Coordinate-based object records:
- Opening Delimiter -

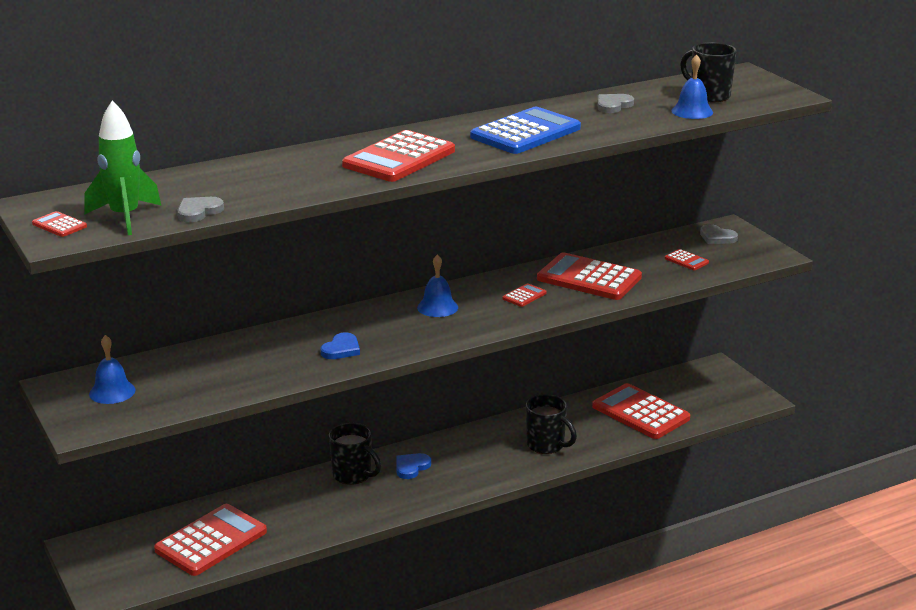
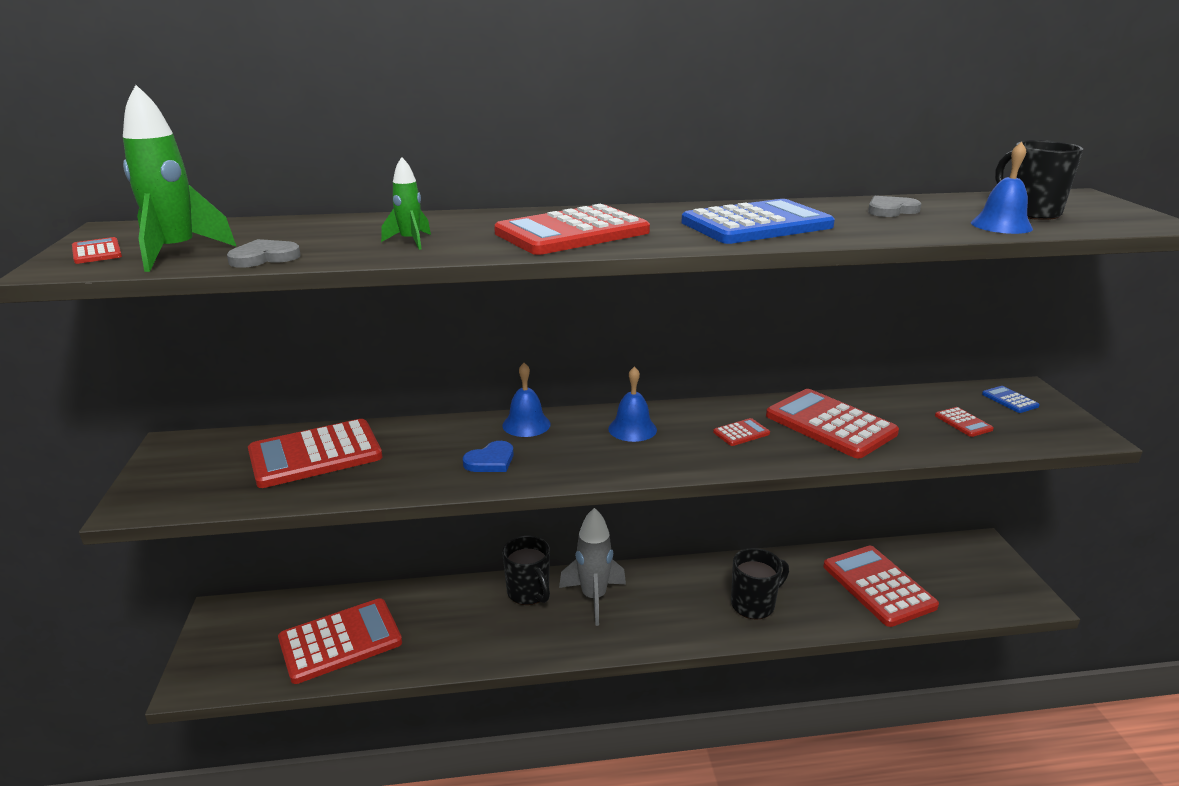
camera: 20 degrees right, 0 degrees up
(112, 392) = (214, 464): blue bell -> blue bell (526, 424)
(191, 370) = (315, 454): none -> red calculator
(288, 183) = (410, 241): none -> green rocket
(411, 467) = (594, 598): blue heart -> grey rocket
(546, 445) = (754, 604): black mug -> black mug turned 90 degrees counterclockwise
(717, 237) = (1010, 400): grey heart -> blue calculator

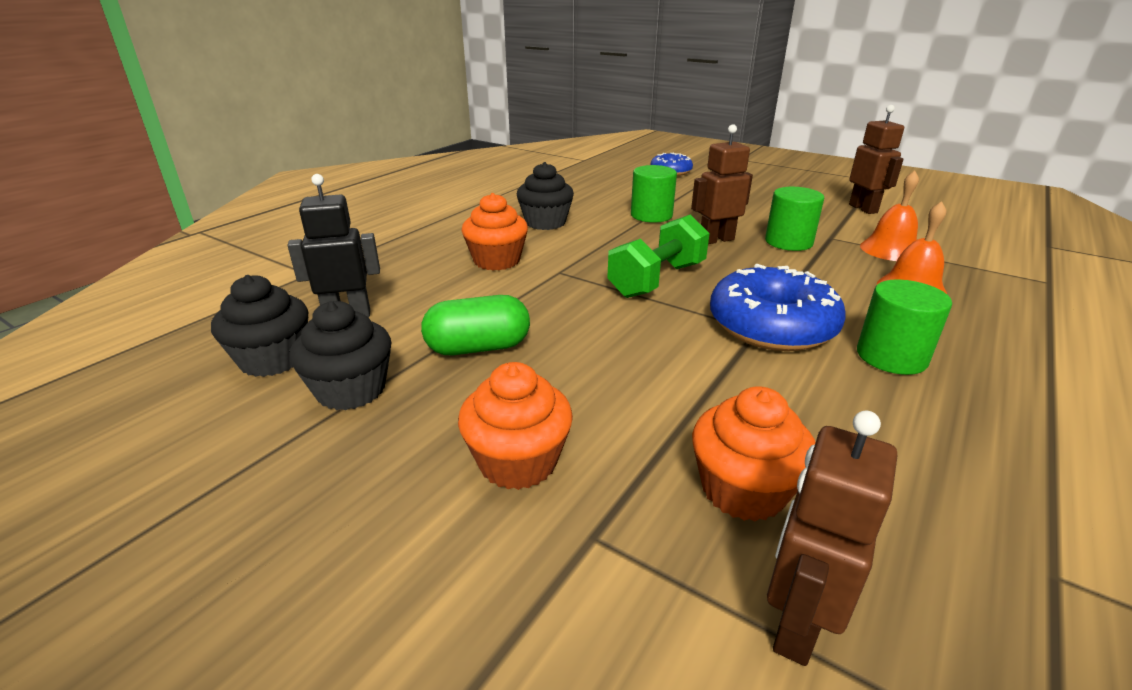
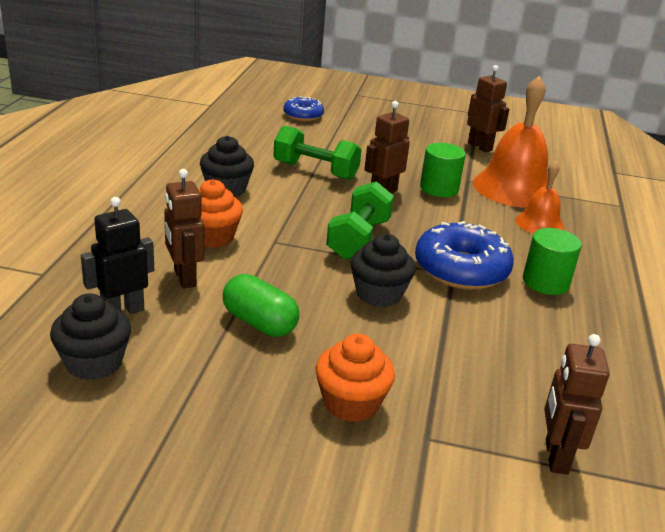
camera: 25 degrees left, 0 degrees up
(351, 390) = (186, 376): black cupcake -> black cupcake (379, 294)
(436, 293) = (184, 278): none -> brown robot
(478, 348) = (259, 323): green capsule -> green capsule turned 75 degrees clockwise
(651, 215) = (315, 171): green cylinder -> green dumbbell
(743, 490) = (497, 391): orange cupcake -> none
(890, 250) = (513, 188): orange bell -> orange bell, size x1.82

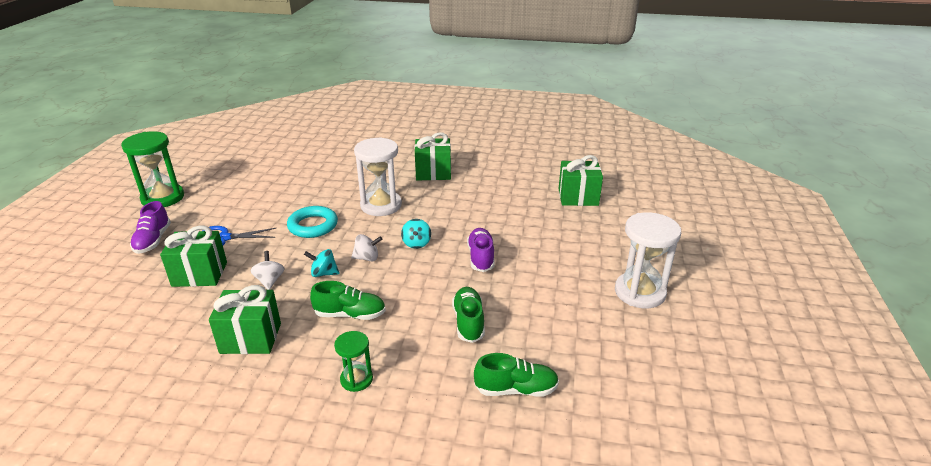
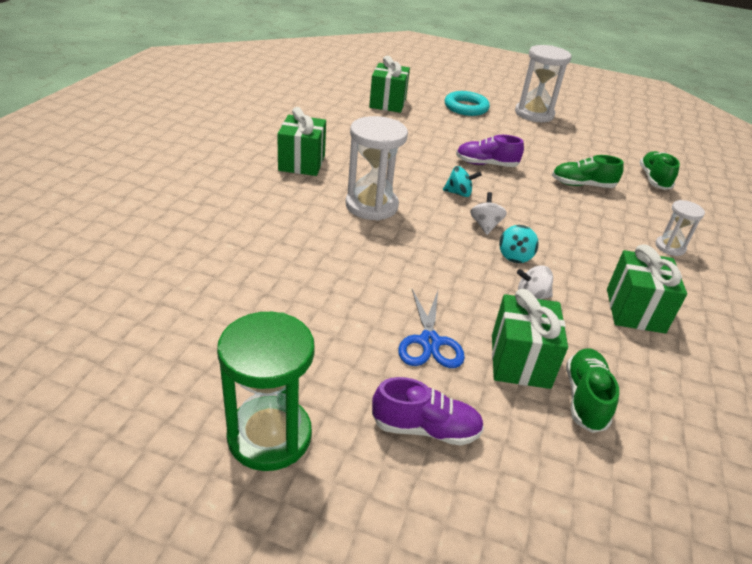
camera: 85 degrees left, 5 degrees up
(313, 226) = (409, 259): turquoise ring -> turquoise ring (466, 107)
(350, 314) = (583, 244): green shoe -> green shoe (585, 398)
(356, 379) = (670, 247): green hourglass -> white hourglass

- Closing Delimiter -

= Your assignment =
Your copy should hold only the lines above from the one containing "camera: 25 degrees left, 0 degrees up" through the one containing "(350, 314) = (583, 244): green", exactly as written and free of pictures.

= Response for this exercise =
camera: 25 degrees left, 0 degrees up
(351, 390) = (186, 376): black cupcake -> black cupcake (379, 294)
(436, 293) = (184, 278): none -> brown robot
(478, 348) = (259, 323): green capsule -> green capsule turned 75 degrees clockwise
(651, 215) = (315, 171): green cylinder -> green dumbbell
(743, 490) = (497, 391): orange cupcake -> none
(890, 250) = (513, 188): orange bell -> orange bell, size x1.82

camera: 85 degrees left, 5 degrees up
(313, 226) = (409, 259): turquoise ring -> turquoise ring (466, 107)
(350, 314) = (583, 244): green shoe -> green shoe (585, 398)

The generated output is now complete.